— Problem requirements —
Which lines below contain the string "pizz"? Pull out each of them in full, and treat uppercase and lowercase as different.

====== Given records ======

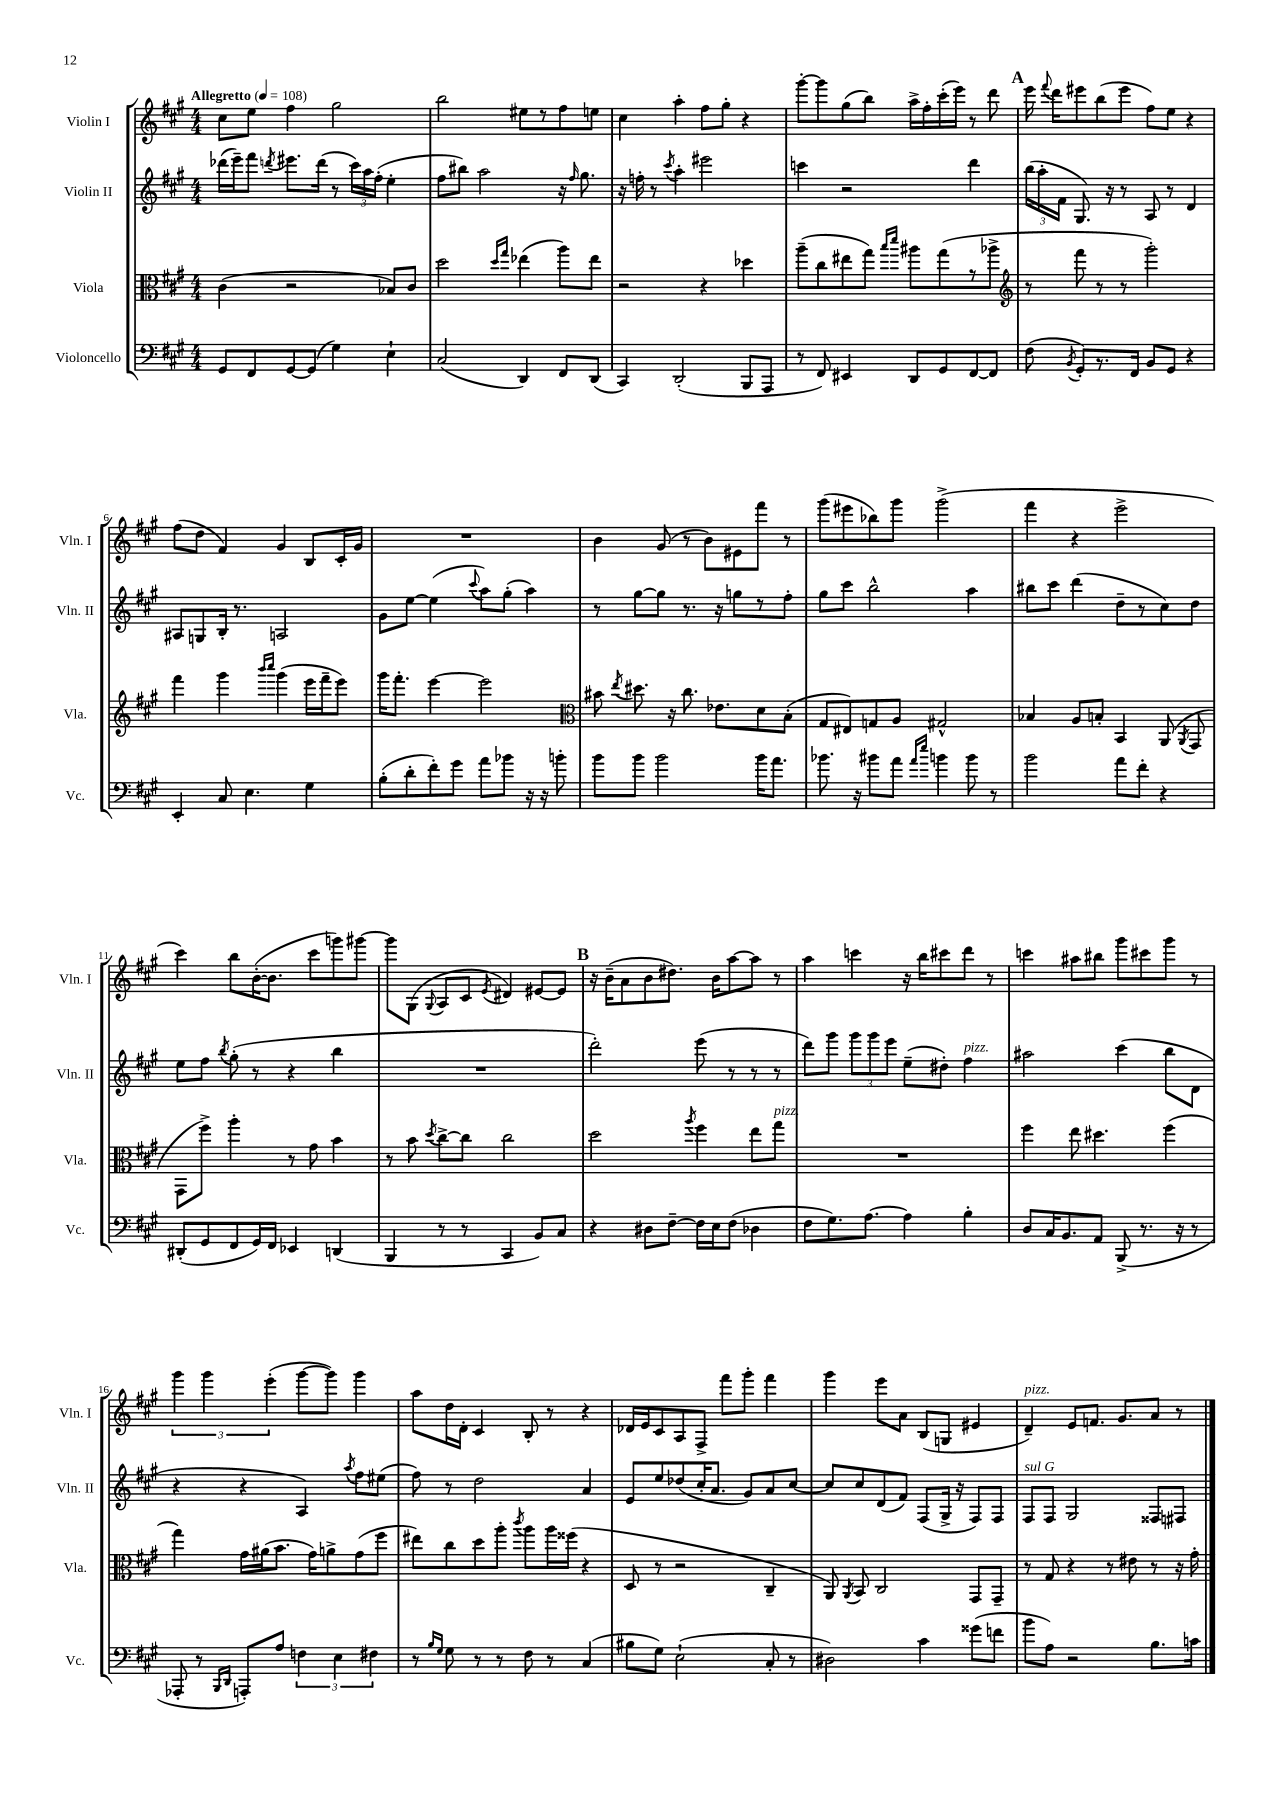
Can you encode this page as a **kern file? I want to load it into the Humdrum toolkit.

**kern	**kern	**kern	**kern
*part4	*part3	*part2	*part1
*staff4	*staff3	*staff2	*staff1
*I"Violoncello	*I"Viola	*I"Violin II	*I"Violin I
*I'Vc.	*I'Vla.	*I'Vln. II	*I'Vln. I
*clefF4	*clefC3	*clefG2	*clefG2
*k[f#c#g#]	*k[f#c#g#]	*k[f#c#g#]	*k[f#c#g#]
*M4/4	*M4/4	*M4/4	*M4/4
*MM108	*MM108	*MM108	*MM108
=1	=1	=1	=1
!	!	!	!LO:TX:a:B:t=Allegretto
8GG#/L	(4c#\	(16ddd-X\LL	8cc#\L
.	.	16eee~\J)	.
8FF#/	.	8fff#\J	8ee\J
.	.	8qdddn/	.
[8GG#/	2r	8.eee#X\L	4ff#\
(8GG#/J]	.	.	.
.	.	(16ddd\Jk	.
4G#\)	.	8r	2gg#\
.	.	24ccc#\LL)	.
.	.	24aa\	.
.	.	(24ff#'\JJ	.
4E`\	8B-X/L)	4ee'\	.
.	8c#/J	.	.
=2	=2	=2	=2
(2C#/	2dd\	8ff#\L	2bb\
.	.	8bb#X\J)	.
.	.	2aa\	.
.	16qqdd/LL	.	.
.	16qqgg#/JJ	.	.
4DD/)	(4ee-X\	.	8ee#X\L
.	.	.	8r
8FF#/L	8aa\L)	16r	8ff#\
.	.	16qqff#/	.
.	.	8.gg#\	.
(8DD/J	8ee-\J	.	8een\J
=3	=3	=3	=3
4CC#/)	2r	16r	4cc#\
.	.	16ffn'\	.
.	.	8r	.
.	.	8qccc#/	.
(2DD'/	.	4aa'\	4aa'\
.	4r	2eee#X\	8ff#\L
.	.	.	8gg#'\J
8BBB/L	4dd-X\	.	4r
8AAA/J	.	.	.
=4	=4	=4	=4
8r	(8aa~\L	4cccn\	[8ggg#'\L
8FF#/)	8cc#\	.	8ggg#\]
4EE#X/	8ee#X\	2r	(8gg#\
.	8gg#\J)	.	8bb\J)
.	16qqbb/LL	.	.
.	16qqddd/JJ	.	.
8DD/L	8aa#X\L	.	16aa^\LL
.	.	.	16ff#'\
8GG#/	(8gg#\	.	(16ccc#'\
.	.	.	16eee\JJ)
[8FF#/	8r	4ddd\	8r
8FF#/J]	8aa-X^\J	.	8ddd\
!!LO:REH:place=s1:t=A
=5	=5	=5	=5
*	*clefG2	*	*
(8F#\	8r	(24bb\LL	16eee\
.	.	24aa'\	.
.	.	.	8qqfff#/
.	.	.	16ddd\KL
.	.	24f#\JJ	.
8qBB/	.	.	.
8GG#'/L)	8fff#\	8.G#/)	8eee#X\
8.r	8r	.	(8bb\
.	.	16r	.
.	8r	8r	8eee#\J
16FF#/Jk	.	.	.
8BB/L	2ggg#'\)	8A/	8ff#\L)
8GG#/J	.	8r	8ee\J
4r	.	4d/	4r
!!LO:LB:g=z
=6	=6	=6	=6
4EE'/	4fff#\	8A#X/L	(8ff#\L
.	.	8Gn/	8dd\J
8C#/	4ggg#\	16B'/Jk	4f#/)
.	.	8.r	.
4.E\	.	.	.
.	16qqbbb/LL	.	.
.	16qqcccc#/JJ	.	.
.	(4ggg#\	2An/	4g#/
4G#\	16eee\LL	.	8B/L
.	16fff#~\J	.	.
.	8eee\J)	.	16c#'/L
.	.	.	16g#/JJ
=7	=7	=7	=7
(8B'\L	16ggg#\KL	8g#\L	1r
.	8.fff#'\J	.	.
8d'\	.	[8ee\J	.
8f#'\)	[4eee\	(4ee\]	.
8g#\J	.	.	.
.	.	8qqccc#/	.
8a\L	2eee\]	8aa\L)	.
8b-X\J	.	(8gg#'\J	.
16r	.	4aa\)	.
16r	.	.	.
8bn'\	.	.	.
=8	=8	=8	=8
*	*clefC3	*	*
8b\L	8b#X\	8r	4b\
.	8qee/	.	.
8b\J	8.dd#X\	[8gg#\L	.
2b\	.	8gg#\J]	(8g#/
.	16r	.	.
.	8.cc#\	8.r	8r
.	.	.	8b\L)
.	8.e-X\L	16r	.
.	.	8ggn\L	8e#X\
16b\KL	8d\	8r	8fff#\J
8.a\J	.	.	.
.	(8B'\J	8ff#'\J	8r
=9	=9	=9	=9
8.b-X\	8G#/L	8gg#\L	(8ggg#\L
.	8E#X/)	8ccc#\J	8eee#X\
16r	.	.	.
8b#X\L	8Gn/	2bb^^\	8bb-X\)
8a\J	8A/J	.	8ggg#\J
16qqa/LL	.	.	.
16qqee/JJ	.	.	.
4bn\	2G#X^^/	.	(2ggg#^\
8b\	.	4aa\	.
8r	.	.	.
=10	=10	=10	=10
2b\	4B-X/	8bb#X\L	4fff#\
.	.	8ccc#\J	.
.	8A/L	(4ddd\	4r
.	8Bn'/J	.	.
8a\L	4BB/	8dd~\L	2eee^\
8f#'\J	.	8r	.
4r	(8AA/	8cc#\)	.
.	8qAA/	.	.
.	8GG#/	8dd\J	.
!!LO:LB:g=z
=11	=11	=11	=11
(8DD#X'/L	8GG#\L	8ee\L	4ccc#\)
8GG#/	8ff#^\J)	8ff#\J	.
.	.	8qbb/	.
8FF#/	4aa'\	(8gg#'\	8bb\L
16GG#/L)	.	8r	([16b'\K
16FF#/JJ	.	.	8.b\J]
4EE-X/	8r	4r	.
.	8g#\	.	8ccc#\L
(4DDn/	4b\	4bb\	8gggn\)
.	.	.	[8ggg#X\J
=12	=12	=12	=12
4BBB/	8r	1r	8ggg#\L]
.	8b\	.	(8G#\J
.	8qdd/	.	8qqG#/
8r	[8cc#^\L	.	8A/L
8r	8cc#\J]	.	8c#/J
.	.	.	8qe/
4CC#/	2cc#\	.	4d#X/)
8BB/L)	.	.	[8e#X/L
8C#/J	.	.	8e#/J]
!!LO:REH:place=s1:t=B
=13	=13	=13	=13
4r	2dd\	2ddd'\)	16r
.	.	.	(16b~\KL
.	.	.	8a\
8D#X\L	.	.	8b\
[8F#~\J	.	.	8.dd#X\J)
.	8qaa/	.	.
16F#\LL]	4ff#\	(8eee\	.
16E\J	.	.	16b\KL
(8F#\J	.	8r	[8aa\
4D-X\	8ee\L	8r	8aa\J]
!	!LO:TX:a:i:t=pizz.	!	!
.	8gg#\J	8r	8r
=14	=14	=14	=14
8F#\L	1r	8ddd\L)	4aa\
8.G#\)	.	8ggg#\J	.
.	.	12ggg#\L	4cccn\
[8.A\J	.	.	.
.	.	12ggg#\	.
.	.	12eee\J	.
4A\]	.	(8ee~\L	16r
.	.	.	16bb\KL
.	.	8dd#X'\J)	8ccc#X\
!	!	!LO:TX:a:i:t=pizz.	!
4B'\	.	4ff#\	8ddd\J
.	.	.	8r
=15	=15	=15	=15
8D/L	4ff#\	2aa#X\	4cccn\
16C#/K	.	.	.
8.BB/	.	.	.
.	8ee\	.	8aa#X\L
8AA/J	4.dd#X\	.	8bb#X\J
(8BBB^/	.	(4ccc#\	8ggg#\L
8.r	.	.	8ccc#X\
.	(4ff#\	8bb\L	8ggg#\J
16r	.	.	.
8r	.	8d\J	8r
!!LO:LB:g=z
=16	=16	=16	=16
8AAA-X'/	4gg#\)	4r	6ggg#\
8r	.	.	.
.	.	.	6ggg#\
16qqBBB/LL	.	.	.
16qqDD/JJ	.	.	.
8AAAn'/L)	16g#\LL	4r	.
.	(16a#X\J	.	.
.	.	.	(6eee'\
8A/J	8.b\J	.	.
6Fn\	.	4A/)	[8ggg#\L
.	16g#\KL)	.	.
.	8an^\	.	8ggg#\J])
6E\	.	.	.
.	.	8qaa/	.
.	(8g#\	8ff#\L	4ggg#\
6F#X\	.	.	.
.	8ff#\J	(8ee#X\J	.
=17	=17	=17	=17
8r	8ee#X\L)	8ff#\)	8aa\L
16qqB/LL	.	.	.
16qqG#/JJ	.	.	.
8G#\	8cc#\	8r	16dd\L
.	.	.	16d'\JJ
8r	8dd\	2dd\	4c#/
8r	8aa'\J	.	.
.	8qccc#/	.	.
8F#\	8aa\L	.	8B'/
8r	16aa\L	.	8r
.	(16ff##X\JJ	.	.
(4C#/	4r	4a/	4r
=18	=18	=18	=18
8B#X\L	8D/	8e/L	16d-X/LL
.	.	.	16e/J
8G#\J)	8r	8ee/	8c#/
(2E`\	2r	(8dd-X/	8A/
.	.	16cc#'/K	8F#^/J
.	.	8.a/J	.
.	.	.	8fff#\L
.	.	8g#/L)	8ggg#'\J
8C#'/	4C#~/	8a/	4fff#\
8r	.	[8cc#/J	.
=19	=19	=19	=19
2D#X\)	8AA/)	8cc#/L]	4ggg#\
.	8qAA/	.	.
.	8BB/	8cc#/	.
.	2C#/	(8d/	8eee\L
.	.	8f#/J)	8a\J
4c#\	.	(8F#/L	(8B/L
.	.	16G#^/Jk	8Gn/J
.	.	16r	.
(8g##X\L	8GG#/L	8F#/L)	4e#X/
8fn\J	8GG#~/J	8F#/J	.
=20	=20	=20	=20
!	!	!	!LO:TX:a:i:t=pizz.
!	!	!LO:TX:a:i:t=sul G	!
8b\L	8r	8F#/L	4d~/)
8A\J)	8G#/	8F#/J	.
2r	4r	2G#/	8e/L
.	.	.	8.fn/J
.	8r	.	.
.	.	.	8.g#/L
.	8e#X\	.	.
8.B\L	8r	8F##X/L	8a/J
.	16r	8F#X/J	8r
16cn\Jk	16g#'\	.	.
==	==	==	==
*-	*-	*-	*-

======

— Solution for this problem —
!	!LO:TX:a:i:t=pizz.	!	!
!	!	!LO:TX:a:i:t=pizz.	!
!	!	!	!LO:TX:a:i:t=pizz.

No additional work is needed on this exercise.